_Task details_
Copy the following data exactly and drop the pictures.

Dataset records
........
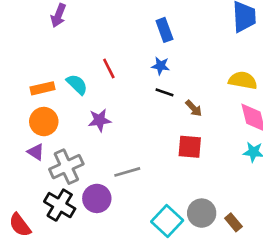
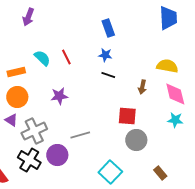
cyan semicircle: (77, 84) -> (42, 58), moved
brown arrow: (194, 108) -> (142, 87), moved, turned 56
gray circle: (202, 213) -> (136, 140), moved

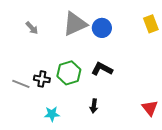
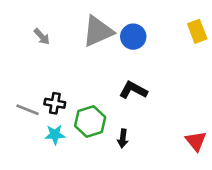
green hexagon: (69, 73) -> (90, 121), moved
cyan star: (52, 114) -> (55, 135), moved

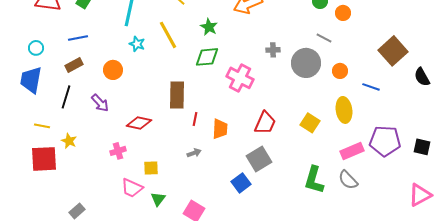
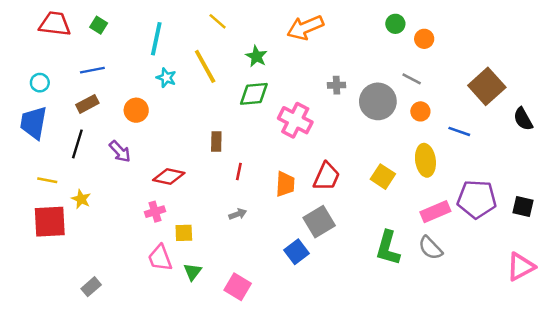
gray line: (324, 38) -> (412, 79), moved
brown rectangle: (177, 95) -> (216, 141), size x0.6
orange trapezoid: (220, 129) -> (285, 184), moved
pink cross: (118, 151) -> (155, 212), moved
pink trapezoid: (132, 188) -> (160, 258), turned 45

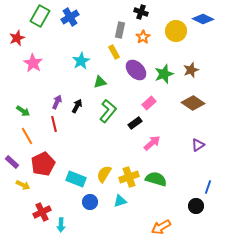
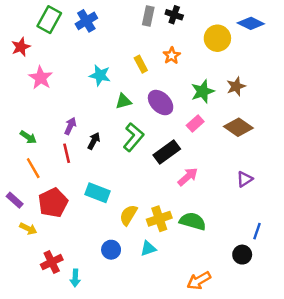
gray rectangle: (120, 30) -> (148, 16), moved
orange star: (143, 37) -> (172, 56), moved
cyan star: (81, 61) -> (100, 75), turned -30
purple ellipse: (136, 70) -> (161, 103), moved
pink rectangle: (149, 103) -> (195, 124), moved
black arrow: (77, 106) -> (94, 141), moved
black rectangle: (135, 123) -> (167, 152), size x1.5
cyan rectangle: (76, 179) -> (97, 193), moved

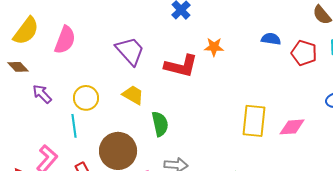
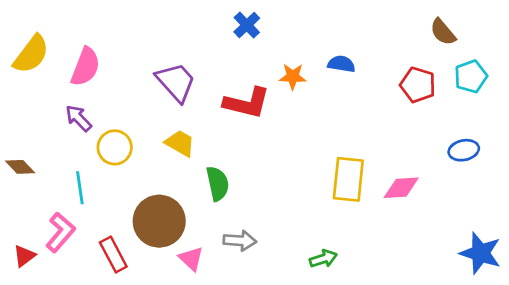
blue semicircle: (271, 39) -> (341, 64), moved
brown diamond: (18, 67) -> (20, 167), moved
purple arrow: (42, 94) -> (78, 118), moved
cyan line: (74, 126) -> (80, 188), moved

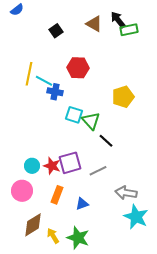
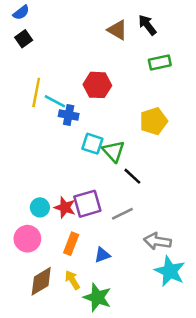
green rectangle: (129, 30) -> (160, 62), moved
black square: (56, 31) -> (24, 39), moved
yellow arrow: (53, 236) -> (72, 280), moved

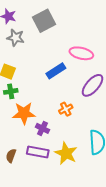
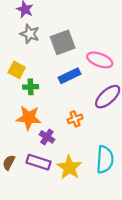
gray square: (44, 21) -> (63, 42), moved
green cross: (11, 91) -> (31, 87), moved

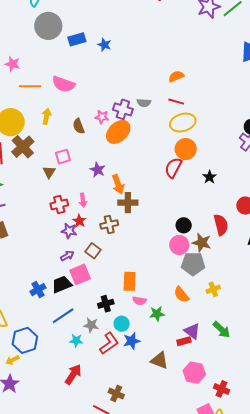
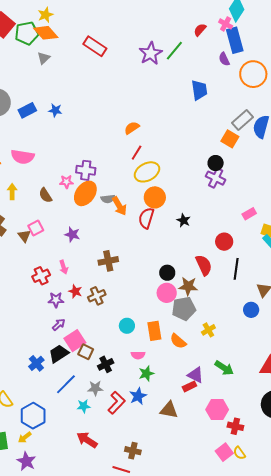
red line: (176, 102) -> (137, 153), turned -63
gray semicircle: (144, 103) -> (108, 199), moved
brown triangle: (49, 172) -> (24, 236), moved
orange arrow: (118, 184) -> (119, 206), moved
red star: (79, 221) -> (75, 291), moved
brown cross: (109, 225) -> (97, 296), moved
brown square: (93, 251) -> (86, 352), moved
orange rectangle: (130, 281) -> (154, 331), moved
green star: (157, 314) -> (146, 373), moved
cyan circle: (122, 324) -> (127, 326), moved
pink hexagon: (194, 373) -> (217, 410), moved
red arrow: (73, 374) -> (87, 440), turned -80

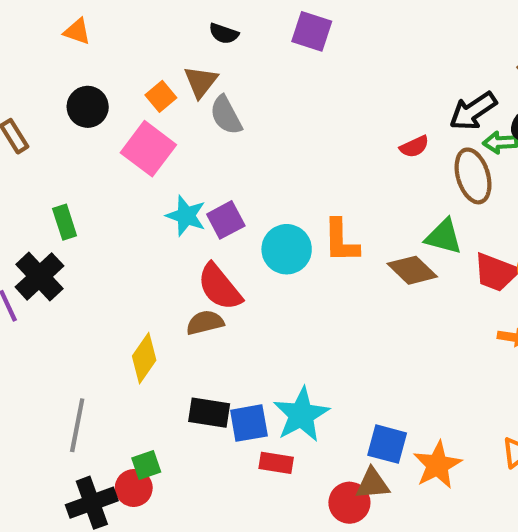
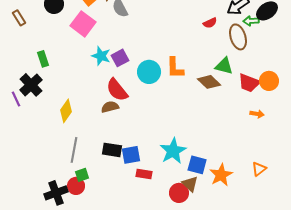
yellow diamond: (144, 358) -> (66, 111), moved
cyan star: (301, 415) -> (173, 151), moved
gray line: (77, 425) -> (74, 150), moved
brown triangle: (372, 484) -> (190, 184), turned 48

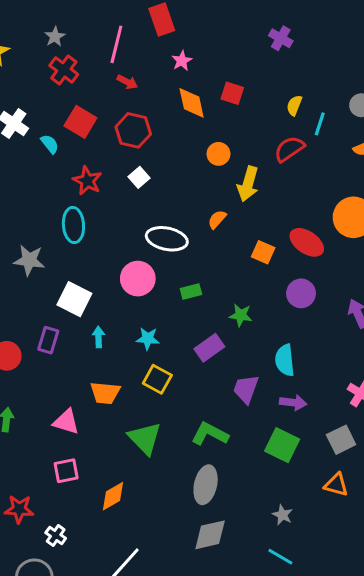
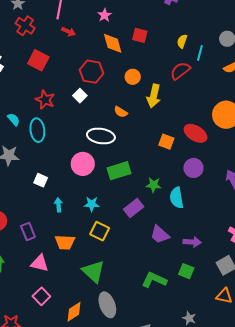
red hexagon: (133, 130) -> (92, 72), moved
cyan semicircle: (50, 144) -> (14, 119), moved
orange semicircle: (217, 219) -> (121, 112), moved, turned -96
green rectangle: (191, 292) -> (119, 171), size x1.6
white square: (74, 299) -> (41, 180), size x0.6
purple rectangle: (48, 340) -> (28, 232), moved, turned -36
cyan semicircle: (285, 360) -> (177, 198), moved
purple trapezoid: (246, 389) -> (160, 235), turned -65
green L-shape: (210, 434) -> (154, 280), moved
green square: (282, 445) -> (186, 271), size x0.7
pink square: (66, 471) -> (41, 296), turned -30
gray ellipse: (206, 485) -> (107, 305), moved, turned -30

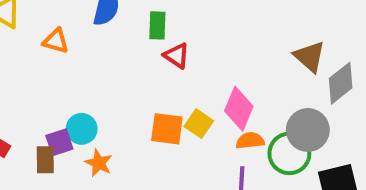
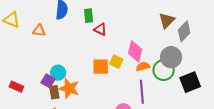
brown triangle: (309, 57) -> (167, 20), turned 42
purple square: (59, 142) -> (48, 81), turned -32
brown rectangle: (45, 160) -> (54, 92), moved
orange star: (99, 163) -> (69, 88), size x1.5

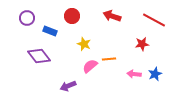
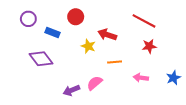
red arrow: (112, 16) -> (107, 35), moved
red line: (154, 20) -> (144, 21), moved
pink semicircle: (90, 66) -> (95, 83), moved
blue star: (155, 74) -> (173, 78), moved

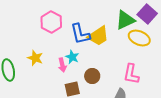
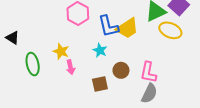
pink arrow: (62, 65) -> (70, 67), moved
pink L-shape: (131, 74) -> (148, 72), moved

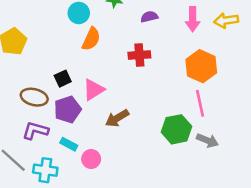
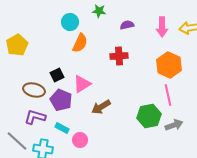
purple pentagon: (68, 110) -> (61, 100), turned -30
gray arrow: (207, 140) -> (174, 125), turned -42

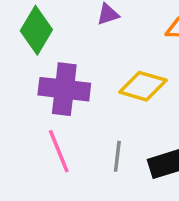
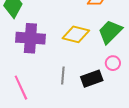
pink line: (59, 151) -> (21, 88), moved

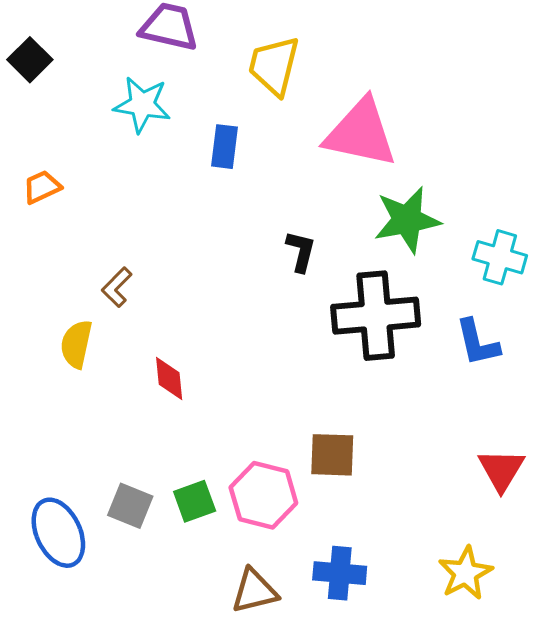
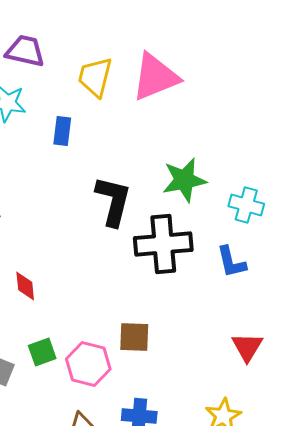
pink triangle: (361, 133) -> (155, 77), moved, turned -34
black L-shape: (301, 251) -> (113, 201), size x1.8
green square: (195, 501) -> (42, 352), moved

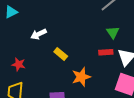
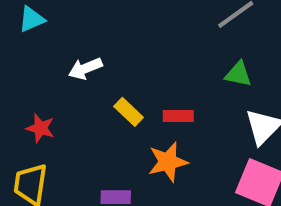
green triangle: (113, 32) -> (238, 74), turned -48
red rectangle: (106, 52) -> (178, 116), moved

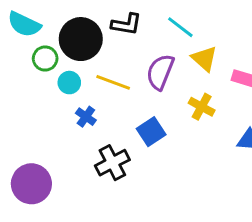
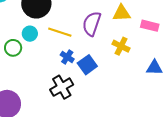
green circle: (45, 59) -> (13, 48), moved
yellow triangle: (204, 59) -> (122, 13), turned -42
blue cross: (86, 117) -> (67, 57), moved

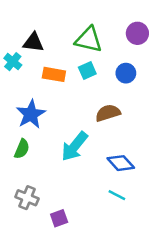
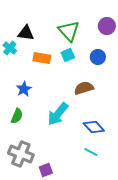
green triangle: (89, 40) -> (69, 31), turned 35
blue star: (31, 114) -> (24, 89), size x0.7
gray cross: (27, 198) -> (21, 154), size x1.4

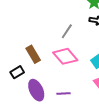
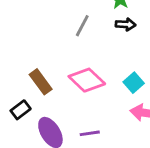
gray line: (67, 31) -> (82, 26), moved

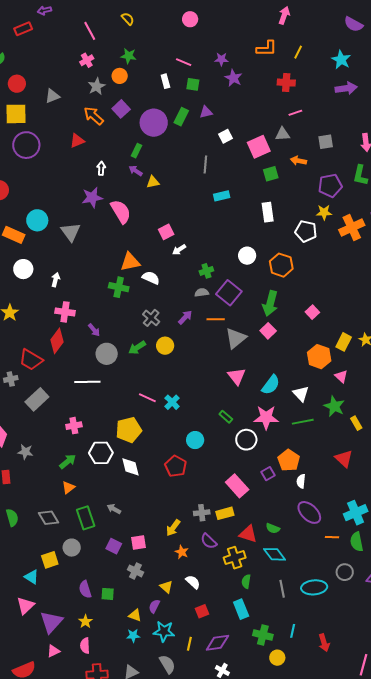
........
_Exercise result_
cyan semicircle: (77, 84) -> (42, 58), moved
brown arrow: (194, 108) -> (142, 87), moved, turned 56
gray circle: (202, 213) -> (136, 140), moved

green hexagon: (69, 73) -> (90, 121), moved
cyan star: (52, 114) -> (55, 135), moved

gray line: (324, 38) -> (412, 79), moved
brown rectangle: (177, 95) -> (216, 141), size x0.6
orange trapezoid: (220, 129) -> (285, 184), moved
pink cross: (118, 151) -> (155, 212), moved
pink trapezoid: (132, 188) -> (160, 258), turned 45

gray rectangle: (120, 30) -> (148, 16), moved
orange star: (143, 37) -> (172, 56), moved
cyan star: (81, 61) -> (100, 75), turned -30
purple ellipse: (136, 70) -> (161, 103), moved
pink rectangle: (149, 103) -> (195, 124), moved
black arrow: (77, 106) -> (94, 141), moved
black rectangle: (135, 123) -> (167, 152), size x1.5
cyan rectangle: (76, 179) -> (97, 193), moved

blue semicircle: (271, 39) -> (341, 64), moved
brown diamond: (18, 67) -> (20, 167), moved
purple arrow: (42, 94) -> (78, 118), moved
cyan line: (74, 126) -> (80, 188), moved

green rectangle: (129, 30) -> (160, 62), moved
black square: (56, 31) -> (24, 39), moved
yellow arrow: (53, 236) -> (72, 280), moved

gray square: (44, 21) -> (63, 42), moved
green cross: (11, 91) -> (31, 87), moved

red line: (176, 102) -> (137, 153), turned -63
gray semicircle: (144, 103) -> (108, 199), moved
brown triangle: (49, 172) -> (24, 236), moved
orange arrow: (118, 184) -> (119, 206), moved
red star: (79, 221) -> (75, 291), moved
brown cross: (109, 225) -> (97, 296), moved
brown square: (93, 251) -> (86, 352), moved
orange rectangle: (130, 281) -> (154, 331), moved
green star: (157, 314) -> (146, 373), moved
cyan circle: (122, 324) -> (127, 326), moved
pink hexagon: (194, 373) -> (217, 410), moved
red arrow: (73, 374) -> (87, 440), turned -80

yellow diamond: (144, 358) -> (66, 111), moved
cyan star: (301, 415) -> (173, 151), moved
gray line: (77, 425) -> (74, 150), moved
brown triangle: (372, 484) -> (190, 184), turned 48

red hexagon: (133, 130) -> (92, 72), moved
cyan semicircle: (50, 144) -> (14, 119), moved
orange semicircle: (217, 219) -> (121, 112), moved, turned -96
green rectangle: (191, 292) -> (119, 171), size x1.6
white square: (74, 299) -> (41, 180), size x0.6
purple rectangle: (48, 340) -> (28, 232), moved, turned -36
cyan semicircle: (285, 360) -> (177, 198), moved
purple trapezoid: (246, 389) -> (160, 235), turned -65
green L-shape: (210, 434) -> (154, 280), moved
green square: (282, 445) -> (186, 271), size x0.7
pink square: (66, 471) -> (41, 296), turned -30
gray ellipse: (206, 485) -> (107, 305), moved, turned -30

brown triangle: (309, 57) -> (167, 20), turned 42
purple square: (59, 142) -> (48, 81), turned -32
brown rectangle: (45, 160) -> (54, 92), moved
orange star: (99, 163) -> (69, 88), size x1.5

red arrow: (112, 16) -> (107, 35), moved
red line: (154, 20) -> (144, 21), moved
pink semicircle: (90, 66) -> (95, 83), moved
blue star: (155, 74) -> (173, 78), moved

pink arrow: (62, 65) -> (70, 67), moved
pink L-shape: (131, 74) -> (148, 72), moved

purple pentagon: (68, 110) -> (61, 100), turned -30
gray arrow: (207, 140) -> (174, 125), turned -42

pink line: (59, 151) -> (21, 88), moved

pink triangle: (361, 133) -> (155, 77), moved, turned -34
black L-shape: (301, 251) -> (113, 201), size x1.8
green square: (195, 501) -> (42, 352), moved

green triangle: (113, 32) -> (238, 74), turned -48
red rectangle: (106, 52) -> (178, 116), moved

green circle: (45, 59) -> (13, 48), moved
yellow triangle: (204, 59) -> (122, 13), turned -42
blue cross: (86, 117) -> (67, 57), moved

green triangle: (89, 40) -> (69, 31), turned 35
blue star: (31, 114) -> (24, 89), size x0.7
gray cross: (27, 198) -> (21, 154), size x1.4

gray line: (67, 31) -> (82, 26), moved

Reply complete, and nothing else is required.